START Input material

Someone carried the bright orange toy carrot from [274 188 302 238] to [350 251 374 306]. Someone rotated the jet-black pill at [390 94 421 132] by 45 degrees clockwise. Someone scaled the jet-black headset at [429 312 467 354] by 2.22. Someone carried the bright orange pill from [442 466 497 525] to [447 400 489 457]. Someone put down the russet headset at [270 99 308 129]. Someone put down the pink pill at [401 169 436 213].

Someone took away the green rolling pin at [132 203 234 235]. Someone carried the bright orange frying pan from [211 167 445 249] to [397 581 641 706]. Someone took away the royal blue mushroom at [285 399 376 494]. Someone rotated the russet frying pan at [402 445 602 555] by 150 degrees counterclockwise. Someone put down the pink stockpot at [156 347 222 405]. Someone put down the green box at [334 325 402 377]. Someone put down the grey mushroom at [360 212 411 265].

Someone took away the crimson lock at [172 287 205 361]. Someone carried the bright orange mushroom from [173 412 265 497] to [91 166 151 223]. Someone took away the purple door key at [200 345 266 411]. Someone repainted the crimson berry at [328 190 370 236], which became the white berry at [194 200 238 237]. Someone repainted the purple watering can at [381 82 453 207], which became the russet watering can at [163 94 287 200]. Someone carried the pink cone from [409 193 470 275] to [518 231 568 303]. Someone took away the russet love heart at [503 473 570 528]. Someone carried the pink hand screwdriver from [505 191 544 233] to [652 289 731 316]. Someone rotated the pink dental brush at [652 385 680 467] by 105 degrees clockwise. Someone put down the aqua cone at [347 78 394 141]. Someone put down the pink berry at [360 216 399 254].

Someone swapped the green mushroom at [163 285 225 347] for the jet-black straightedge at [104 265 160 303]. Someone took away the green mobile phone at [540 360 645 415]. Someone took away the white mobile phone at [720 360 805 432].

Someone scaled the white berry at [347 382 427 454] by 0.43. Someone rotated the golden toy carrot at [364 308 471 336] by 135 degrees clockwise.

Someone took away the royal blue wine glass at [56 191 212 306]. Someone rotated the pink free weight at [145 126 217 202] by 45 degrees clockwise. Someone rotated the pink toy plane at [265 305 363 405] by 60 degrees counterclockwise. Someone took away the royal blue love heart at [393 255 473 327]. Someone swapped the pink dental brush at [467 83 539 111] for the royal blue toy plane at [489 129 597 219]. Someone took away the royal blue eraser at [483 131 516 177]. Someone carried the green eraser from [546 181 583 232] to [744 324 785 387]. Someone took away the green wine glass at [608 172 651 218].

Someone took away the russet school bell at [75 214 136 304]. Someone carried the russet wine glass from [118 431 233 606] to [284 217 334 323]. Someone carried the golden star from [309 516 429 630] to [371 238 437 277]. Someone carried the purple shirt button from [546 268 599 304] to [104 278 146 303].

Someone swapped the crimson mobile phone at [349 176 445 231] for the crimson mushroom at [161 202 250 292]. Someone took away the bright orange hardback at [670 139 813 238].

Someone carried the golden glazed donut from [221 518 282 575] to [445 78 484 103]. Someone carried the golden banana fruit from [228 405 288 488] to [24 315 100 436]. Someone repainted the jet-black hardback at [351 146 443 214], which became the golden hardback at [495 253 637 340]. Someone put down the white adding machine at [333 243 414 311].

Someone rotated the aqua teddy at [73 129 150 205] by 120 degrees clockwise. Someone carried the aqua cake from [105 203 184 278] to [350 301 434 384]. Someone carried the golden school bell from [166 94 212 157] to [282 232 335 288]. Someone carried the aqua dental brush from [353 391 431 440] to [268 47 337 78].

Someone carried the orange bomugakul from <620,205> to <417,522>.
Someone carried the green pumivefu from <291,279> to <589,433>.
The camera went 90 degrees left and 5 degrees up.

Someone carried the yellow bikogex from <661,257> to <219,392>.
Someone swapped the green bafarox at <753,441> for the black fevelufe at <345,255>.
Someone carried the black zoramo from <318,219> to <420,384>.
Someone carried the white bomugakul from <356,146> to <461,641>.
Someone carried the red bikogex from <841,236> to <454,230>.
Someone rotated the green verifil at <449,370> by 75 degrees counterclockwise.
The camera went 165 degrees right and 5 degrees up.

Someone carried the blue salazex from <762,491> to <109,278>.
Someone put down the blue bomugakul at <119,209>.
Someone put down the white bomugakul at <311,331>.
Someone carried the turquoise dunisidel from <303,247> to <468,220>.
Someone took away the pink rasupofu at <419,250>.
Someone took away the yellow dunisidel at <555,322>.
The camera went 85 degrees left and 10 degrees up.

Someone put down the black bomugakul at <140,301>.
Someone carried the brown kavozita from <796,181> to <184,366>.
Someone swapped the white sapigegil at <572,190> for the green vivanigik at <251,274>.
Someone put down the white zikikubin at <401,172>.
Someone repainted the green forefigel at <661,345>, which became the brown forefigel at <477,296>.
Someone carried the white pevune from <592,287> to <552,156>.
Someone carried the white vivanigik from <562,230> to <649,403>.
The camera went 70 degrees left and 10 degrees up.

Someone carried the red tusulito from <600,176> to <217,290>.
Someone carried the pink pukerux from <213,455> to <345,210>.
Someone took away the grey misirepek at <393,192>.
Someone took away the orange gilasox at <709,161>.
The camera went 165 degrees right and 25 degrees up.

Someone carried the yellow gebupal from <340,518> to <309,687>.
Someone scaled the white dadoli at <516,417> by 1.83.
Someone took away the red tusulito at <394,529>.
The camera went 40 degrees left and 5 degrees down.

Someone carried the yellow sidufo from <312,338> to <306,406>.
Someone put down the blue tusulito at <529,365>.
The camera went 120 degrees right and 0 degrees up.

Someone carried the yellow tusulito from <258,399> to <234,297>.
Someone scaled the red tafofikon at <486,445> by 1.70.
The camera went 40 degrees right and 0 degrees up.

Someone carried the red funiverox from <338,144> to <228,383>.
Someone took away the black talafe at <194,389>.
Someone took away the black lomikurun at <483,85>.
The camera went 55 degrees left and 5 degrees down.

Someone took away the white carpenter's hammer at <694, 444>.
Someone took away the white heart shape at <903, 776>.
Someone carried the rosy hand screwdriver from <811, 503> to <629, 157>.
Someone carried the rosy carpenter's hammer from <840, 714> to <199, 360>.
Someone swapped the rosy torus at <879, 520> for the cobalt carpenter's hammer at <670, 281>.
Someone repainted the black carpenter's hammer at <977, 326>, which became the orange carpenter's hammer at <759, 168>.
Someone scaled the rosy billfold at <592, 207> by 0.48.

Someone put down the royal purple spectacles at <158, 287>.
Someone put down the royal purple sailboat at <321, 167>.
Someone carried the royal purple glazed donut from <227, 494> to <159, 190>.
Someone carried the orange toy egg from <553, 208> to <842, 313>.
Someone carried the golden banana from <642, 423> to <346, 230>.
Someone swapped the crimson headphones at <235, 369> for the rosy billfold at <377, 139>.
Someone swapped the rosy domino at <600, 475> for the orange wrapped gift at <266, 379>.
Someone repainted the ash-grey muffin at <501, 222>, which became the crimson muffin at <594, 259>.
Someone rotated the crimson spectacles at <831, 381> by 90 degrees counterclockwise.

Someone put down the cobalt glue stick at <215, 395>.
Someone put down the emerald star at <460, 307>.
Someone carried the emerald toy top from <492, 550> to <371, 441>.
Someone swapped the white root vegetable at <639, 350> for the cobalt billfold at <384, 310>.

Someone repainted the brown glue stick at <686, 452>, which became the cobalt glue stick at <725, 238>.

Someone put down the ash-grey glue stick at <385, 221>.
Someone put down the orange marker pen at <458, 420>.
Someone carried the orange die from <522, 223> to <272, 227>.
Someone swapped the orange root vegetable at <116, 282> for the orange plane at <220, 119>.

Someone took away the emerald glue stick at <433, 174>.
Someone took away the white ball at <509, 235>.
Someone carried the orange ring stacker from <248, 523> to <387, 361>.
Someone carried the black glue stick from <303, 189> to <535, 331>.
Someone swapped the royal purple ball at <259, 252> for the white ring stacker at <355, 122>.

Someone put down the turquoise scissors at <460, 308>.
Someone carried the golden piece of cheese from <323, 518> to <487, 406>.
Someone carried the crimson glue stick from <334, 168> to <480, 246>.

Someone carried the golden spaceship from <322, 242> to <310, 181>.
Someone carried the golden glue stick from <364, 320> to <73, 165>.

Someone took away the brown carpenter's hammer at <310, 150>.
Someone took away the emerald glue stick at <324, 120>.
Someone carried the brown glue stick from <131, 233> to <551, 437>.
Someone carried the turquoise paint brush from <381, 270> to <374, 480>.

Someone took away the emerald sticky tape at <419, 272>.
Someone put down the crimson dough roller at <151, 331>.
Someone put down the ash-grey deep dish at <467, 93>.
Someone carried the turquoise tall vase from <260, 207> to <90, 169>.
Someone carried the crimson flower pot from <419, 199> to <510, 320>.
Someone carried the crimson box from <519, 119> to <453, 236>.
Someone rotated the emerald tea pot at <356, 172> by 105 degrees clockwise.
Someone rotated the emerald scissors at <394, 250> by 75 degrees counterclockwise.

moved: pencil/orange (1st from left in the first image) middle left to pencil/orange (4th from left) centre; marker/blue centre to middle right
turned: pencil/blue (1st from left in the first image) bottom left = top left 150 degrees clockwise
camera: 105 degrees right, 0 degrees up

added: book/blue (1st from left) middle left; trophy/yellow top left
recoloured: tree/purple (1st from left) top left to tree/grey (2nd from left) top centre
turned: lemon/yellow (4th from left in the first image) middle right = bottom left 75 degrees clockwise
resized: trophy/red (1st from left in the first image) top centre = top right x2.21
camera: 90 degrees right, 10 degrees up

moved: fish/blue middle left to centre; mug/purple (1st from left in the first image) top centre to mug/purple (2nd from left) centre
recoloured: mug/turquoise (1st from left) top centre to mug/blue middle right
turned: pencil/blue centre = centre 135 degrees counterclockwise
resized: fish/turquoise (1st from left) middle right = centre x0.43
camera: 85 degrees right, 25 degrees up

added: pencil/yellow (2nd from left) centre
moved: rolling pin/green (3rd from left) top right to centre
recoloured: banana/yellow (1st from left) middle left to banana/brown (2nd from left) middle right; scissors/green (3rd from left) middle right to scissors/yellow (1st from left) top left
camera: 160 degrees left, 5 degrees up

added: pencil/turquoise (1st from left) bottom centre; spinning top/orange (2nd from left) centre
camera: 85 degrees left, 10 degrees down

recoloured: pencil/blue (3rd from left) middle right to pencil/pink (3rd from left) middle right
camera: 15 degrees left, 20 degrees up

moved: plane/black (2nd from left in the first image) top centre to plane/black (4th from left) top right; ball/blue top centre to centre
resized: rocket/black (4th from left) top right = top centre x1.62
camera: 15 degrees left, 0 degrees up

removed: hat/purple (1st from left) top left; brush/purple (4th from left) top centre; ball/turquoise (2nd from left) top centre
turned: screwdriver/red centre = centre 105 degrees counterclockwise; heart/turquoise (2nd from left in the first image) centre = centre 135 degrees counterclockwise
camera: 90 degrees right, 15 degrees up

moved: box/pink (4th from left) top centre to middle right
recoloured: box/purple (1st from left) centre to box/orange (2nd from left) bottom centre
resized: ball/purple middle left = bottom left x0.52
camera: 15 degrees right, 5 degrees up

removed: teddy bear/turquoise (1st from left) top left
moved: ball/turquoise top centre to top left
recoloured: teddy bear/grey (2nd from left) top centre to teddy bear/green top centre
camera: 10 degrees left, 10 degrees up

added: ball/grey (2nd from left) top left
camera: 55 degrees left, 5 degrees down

END Input material

Copy the entries above exactly, but only from the line holding "Someone took away the white heart" through the line holding "Someone repainted the black", both included.

Someone took away the white heart shape at <903, 776>.
Someone carried the rosy hand screwdriver from <811, 503> to <629, 157>.
Someone carried the rosy carpenter's hammer from <840, 714> to <199, 360>.
Someone swapped the rosy torus at <879, 520> for the cobalt carpenter's hammer at <670, 281>.
Someone repainted the black carpenter's hammer at <977, 326>, which became the orange carpenter's hammer at <759, 168>.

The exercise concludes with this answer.